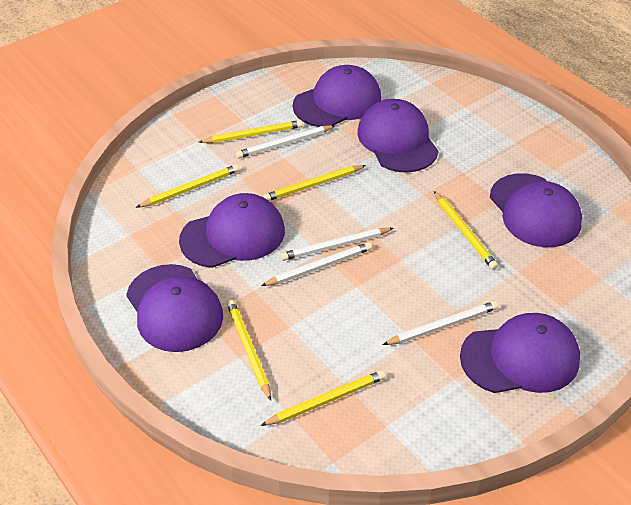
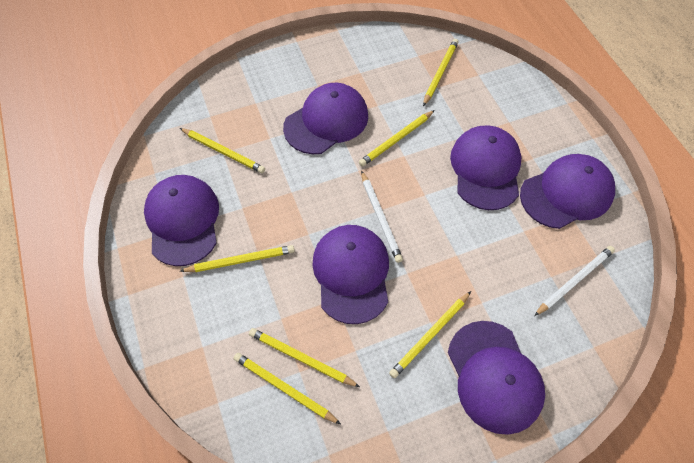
white pencil: 4 -> 2
yellow pencil: 6 -> 7

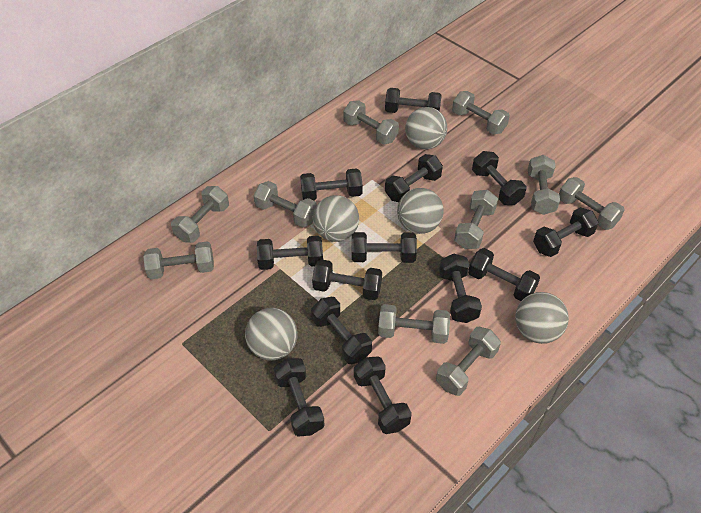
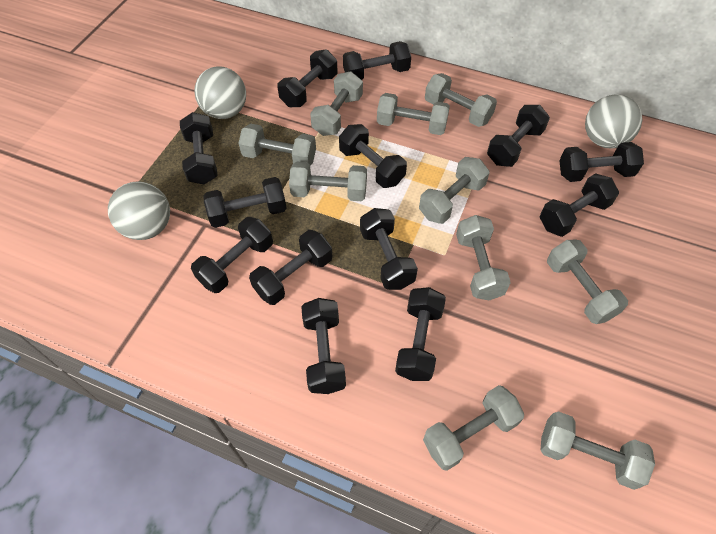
grey ball: 5 -> 3

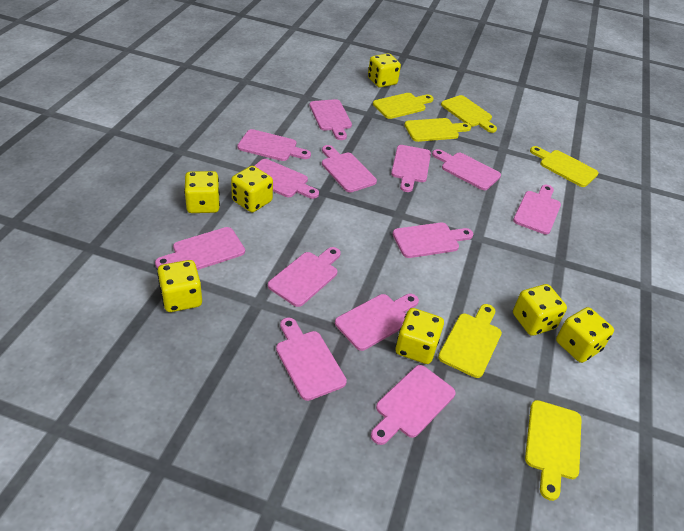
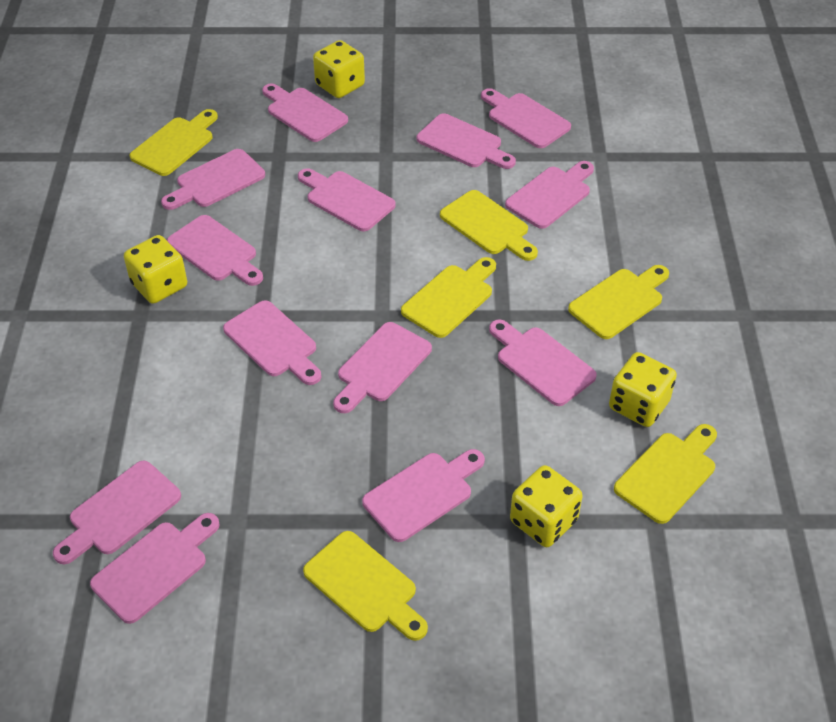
yellow dice: 7 -> 4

__WHAT IS NEEDED__:
Repeat the data above word for word, without pictures.

__ANSWER AREA__:
white pencil: 4 -> 2
yellow pencil: 6 -> 7

grey ball: 5 -> 3

yellow dice: 7 -> 4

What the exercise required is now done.